» **Exercise directions**
Pictures do not belong in the copy; print every entry exactly as it stands.

----- Provided data -----

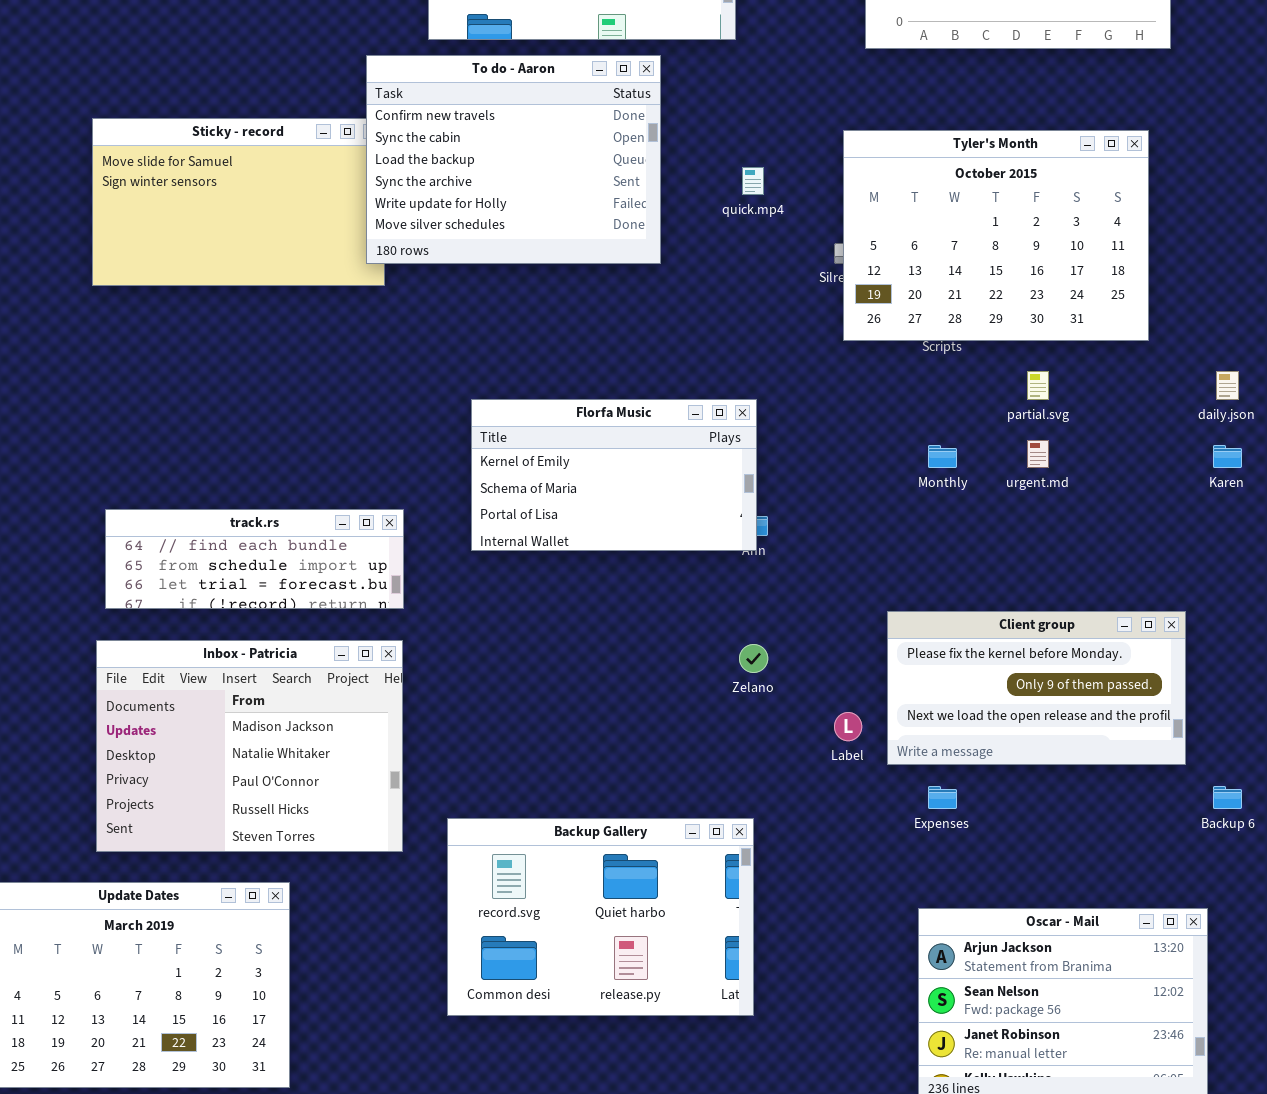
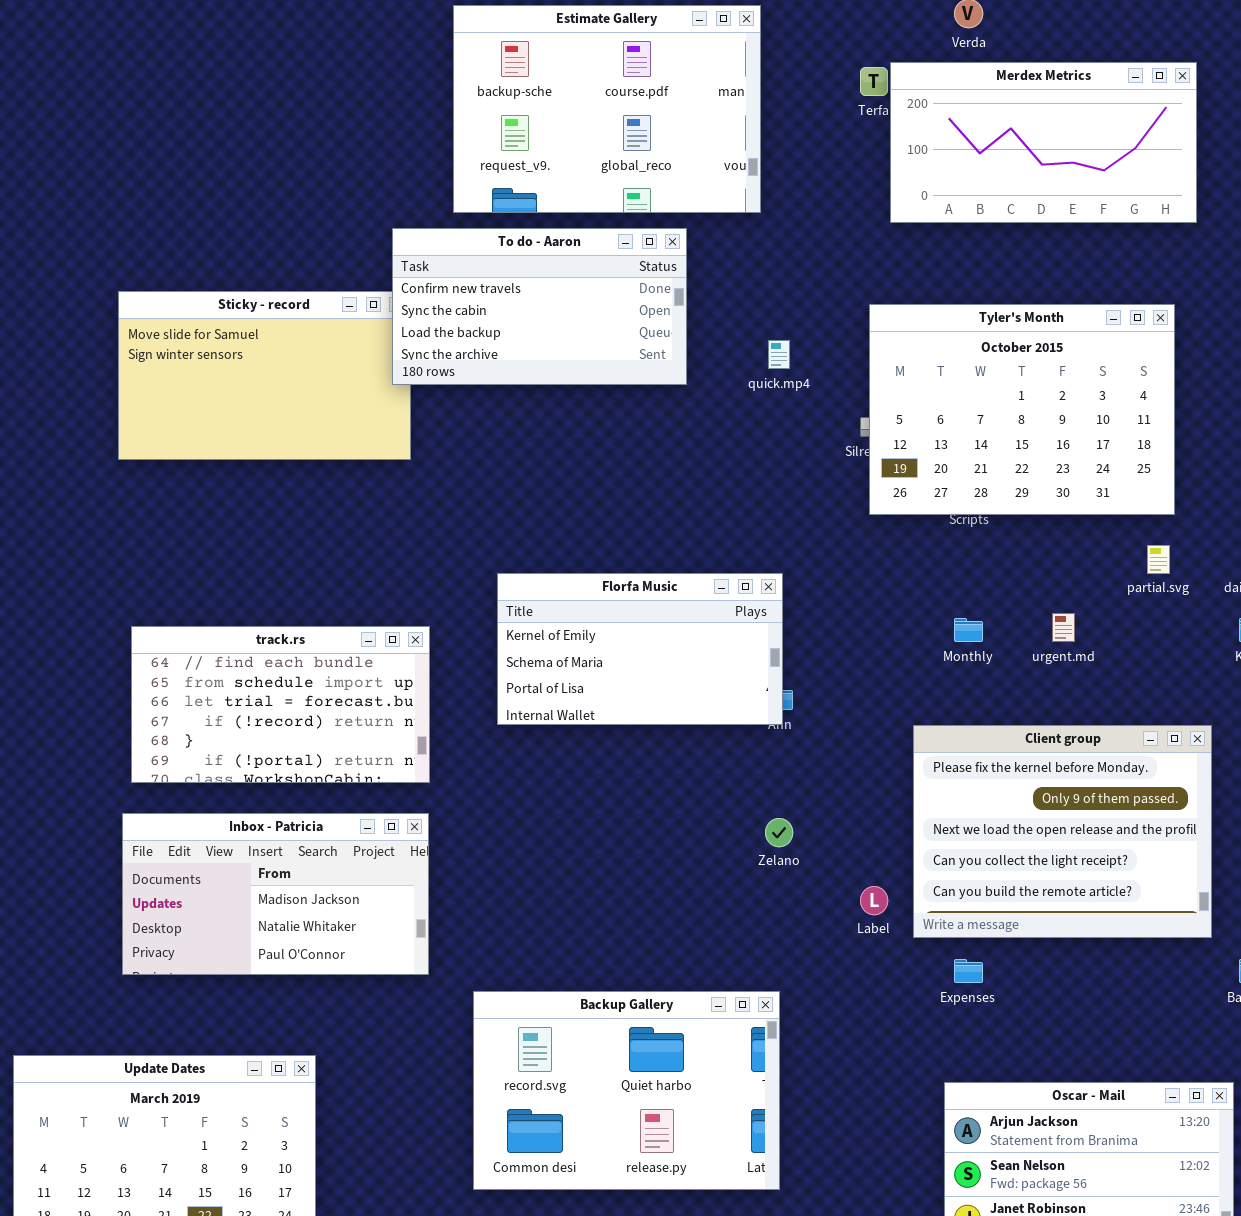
To do - Aaron: [366,55,661,264] -> [392,228,687,385], resized
partial.svg: [1027,371,1049,400] -> [1147,545,1170,574], moved
track.rs: [105,509,404,609] -> [131,626,430,783], resized
Client group: [887,611,1186,765] -> [913,725,1212,938], resized
Inbox - Patricia: [96,640,403,852] -> [122,813,429,975], resized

-----

» **Answer to the exercise**
To do - Aaron: [366,55,661,264] -> [392,228,687,385], resized
partial.svg: [1027,371,1049,400] -> [1147,545,1170,574], moved
track.rs: [105,509,404,609] -> [131,626,430,783], resized
Client group: [887,611,1186,765] -> [913,725,1212,938], resized
Inbox - Patricia: [96,640,403,852] -> [122,813,429,975], resized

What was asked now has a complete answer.